YOUR ASSIGNMENT » Return the full listing unchanged, apart from leaving out its images.

SOURCE MATERIAL »
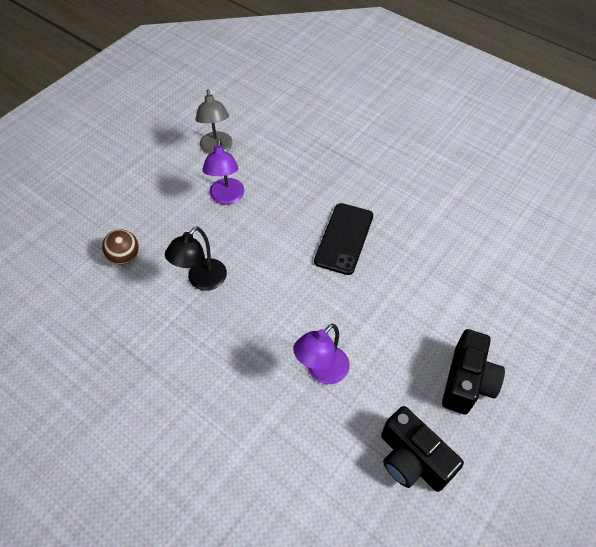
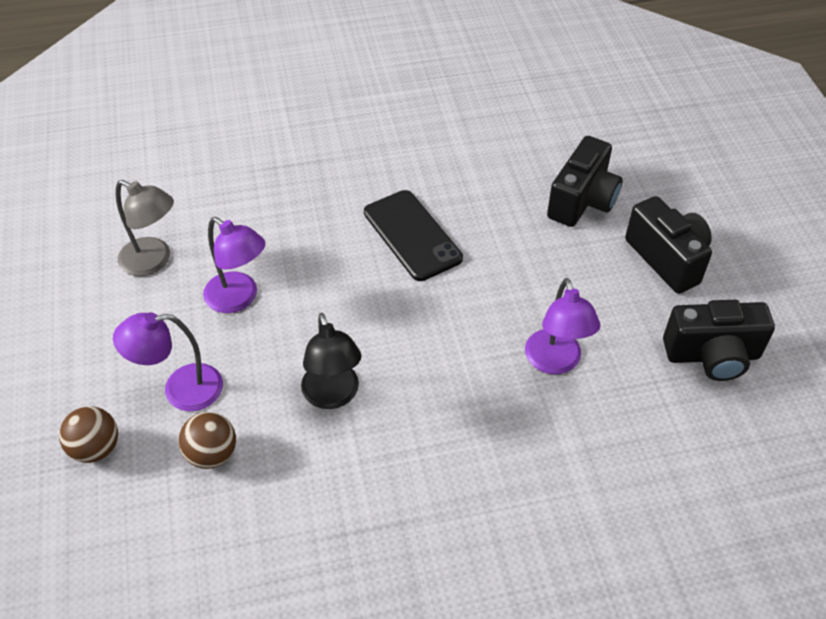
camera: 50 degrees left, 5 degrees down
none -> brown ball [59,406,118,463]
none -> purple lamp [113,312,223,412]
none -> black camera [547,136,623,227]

ANSWER SPACE »
camera: 50 degrees left, 5 degrees down
none -> brown ball [59,406,118,463]
none -> purple lamp [113,312,223,412]
none -> black camera [547,136,623,227]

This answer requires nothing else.